▶ _ASSIGNMENT_
Go through the listing below and list every line with "none".

Top of RECORDS FOR THE EXERCISE

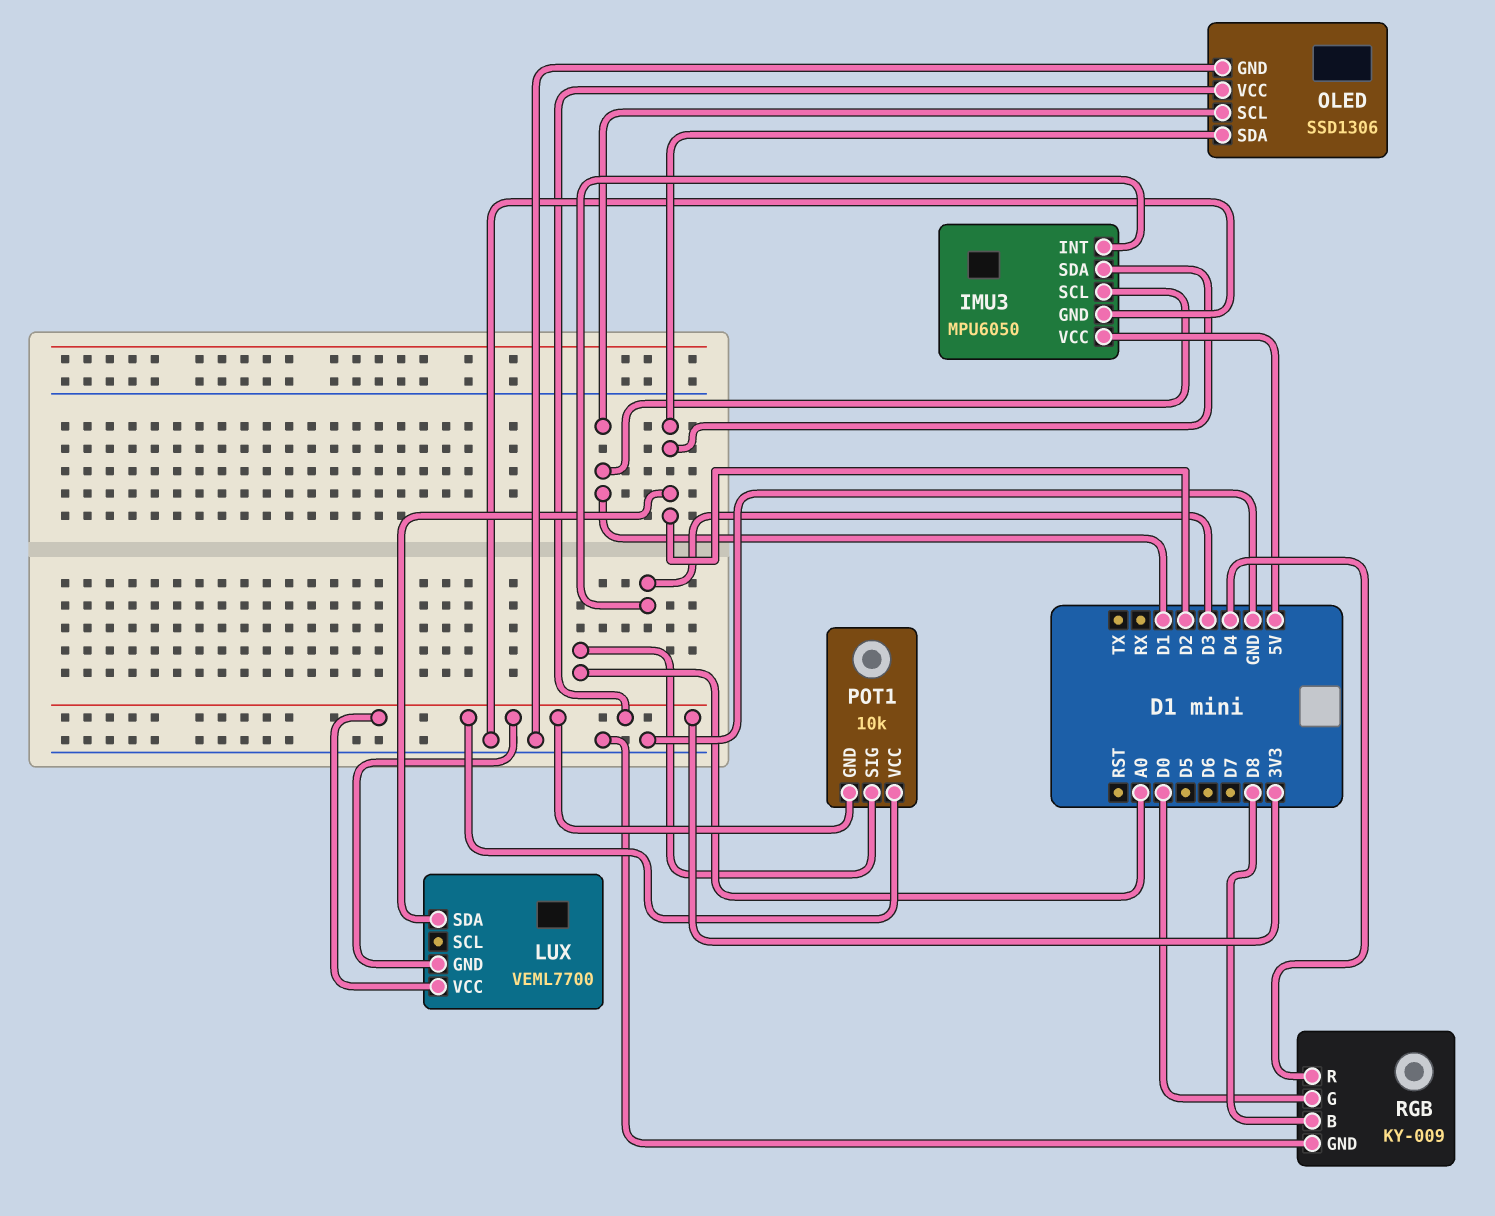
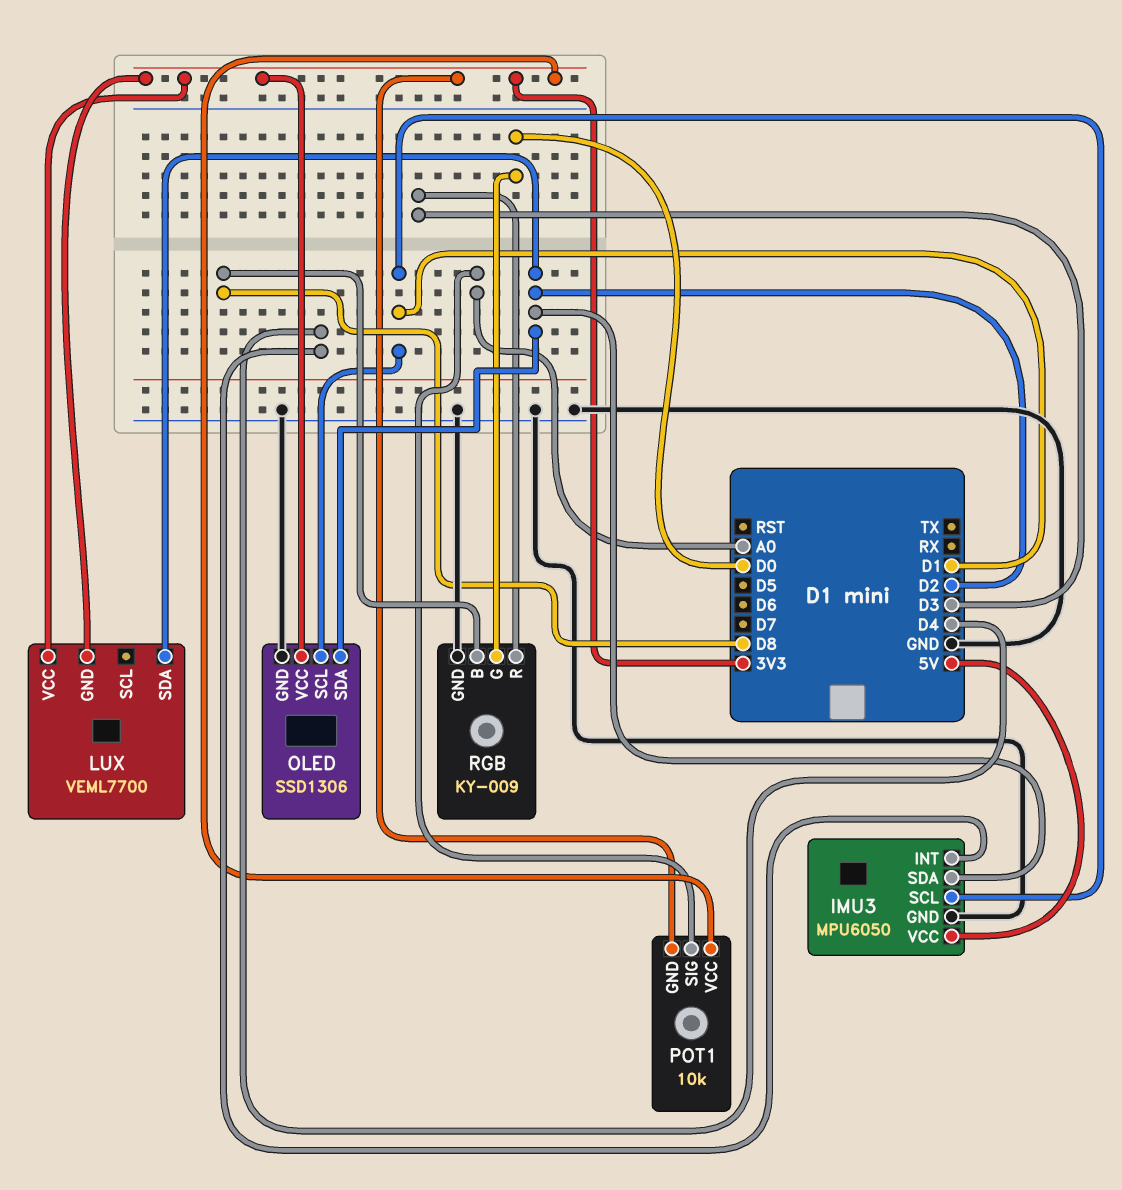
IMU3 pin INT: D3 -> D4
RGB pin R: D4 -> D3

Bottom of RECORDS FOR THE EXERCISE
Top of RECORDS FOR THE EXERCISE

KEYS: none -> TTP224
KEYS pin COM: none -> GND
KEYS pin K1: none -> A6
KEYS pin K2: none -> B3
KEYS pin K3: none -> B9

Bottom of RECORDS FOR THE EXERCISE
Top of RECORDS FOR THE EXERCISE

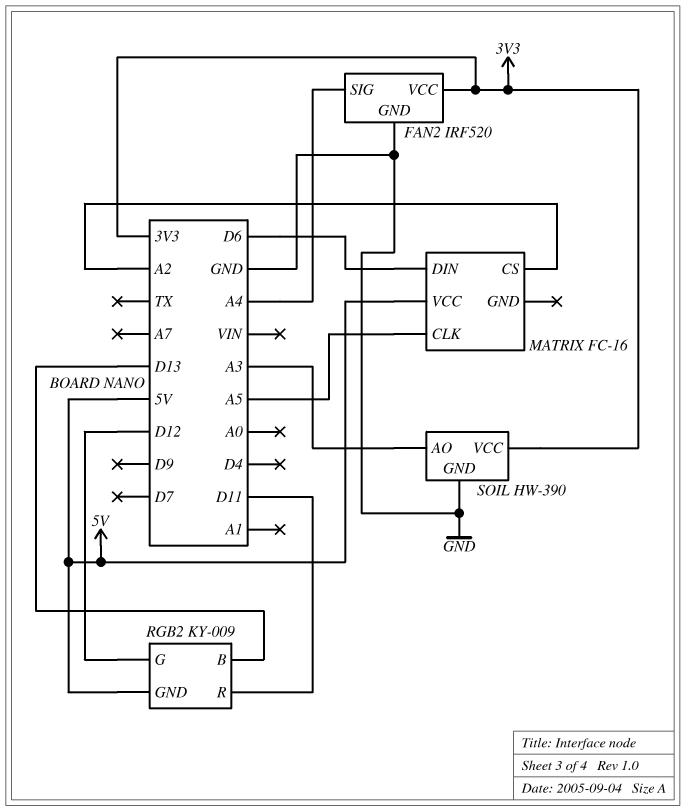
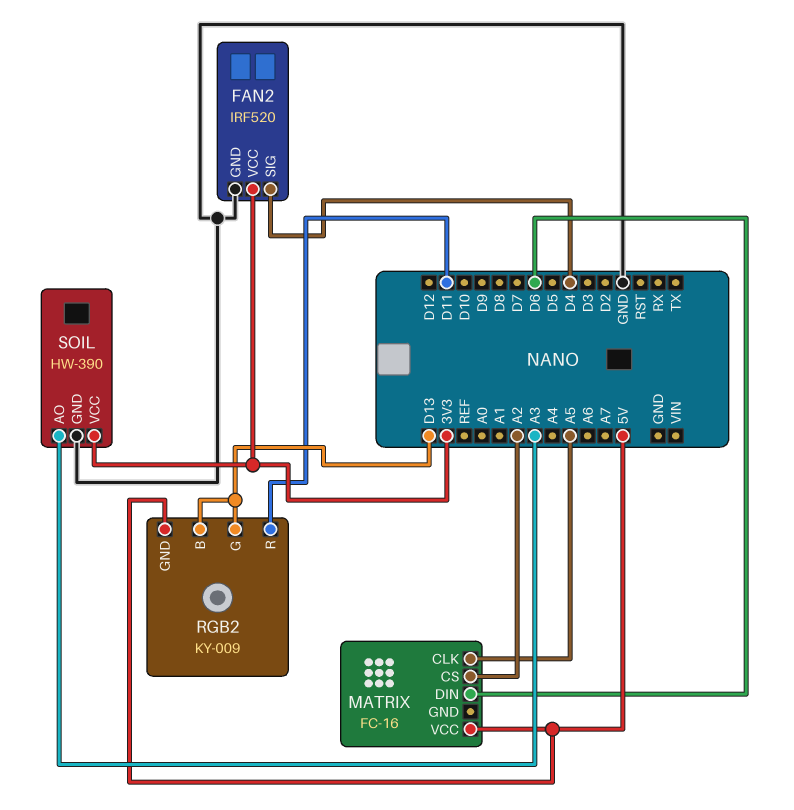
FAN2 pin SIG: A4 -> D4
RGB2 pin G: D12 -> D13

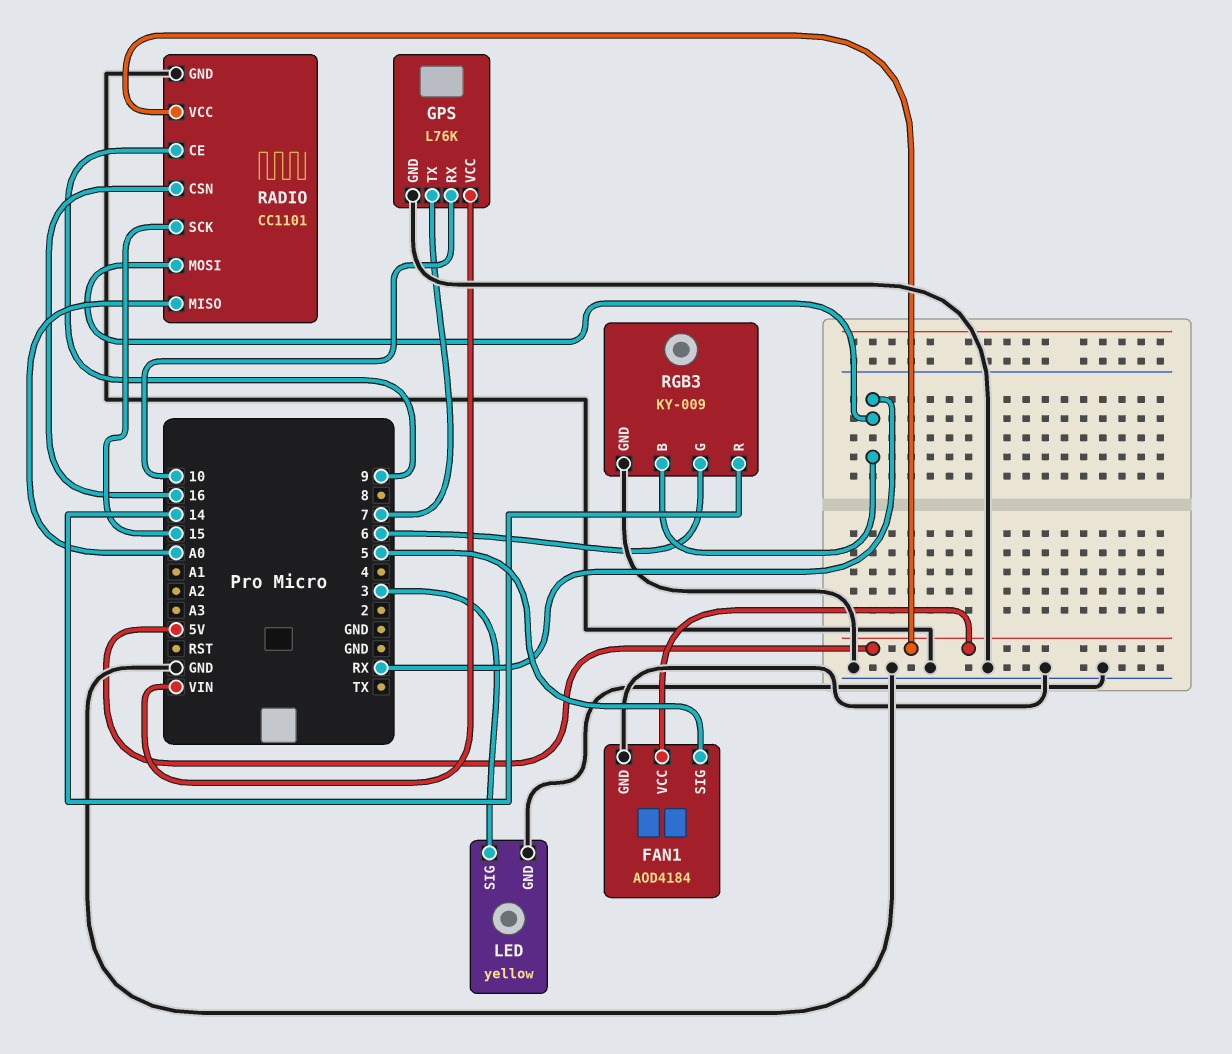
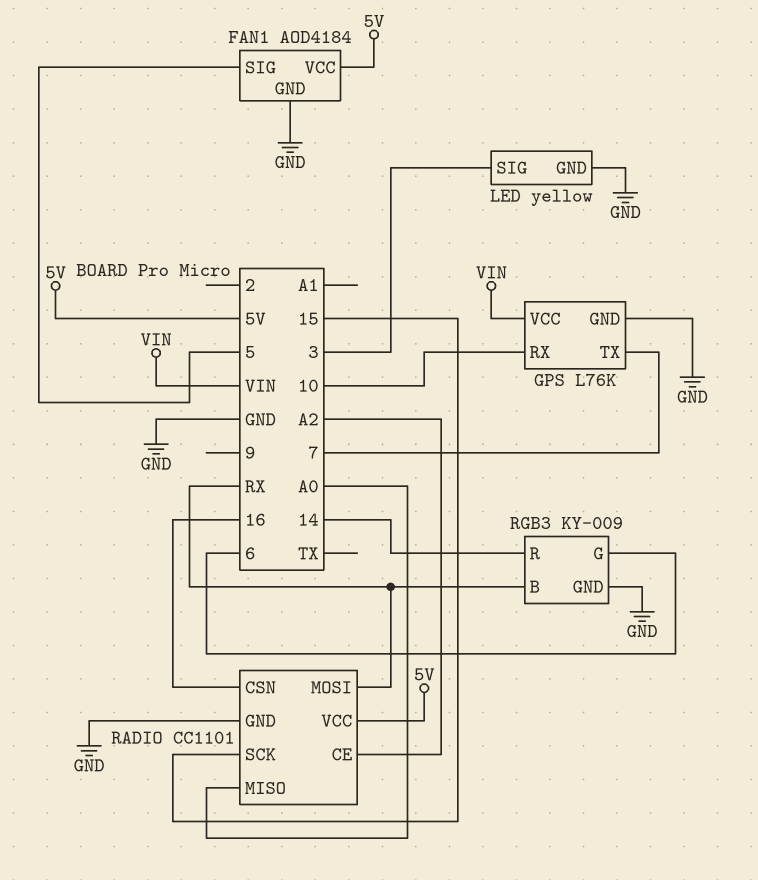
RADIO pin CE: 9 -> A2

Bottom of RECORDS FOR THE EXERCISE

▶ _ANSWER AREA_
KEYS: none -> TTP224
KEYS pin COM: none -> GND
KEYS pin K1: none -> A6
KEYS pin K2: none -> B3
KEYS pin K3: none -> B9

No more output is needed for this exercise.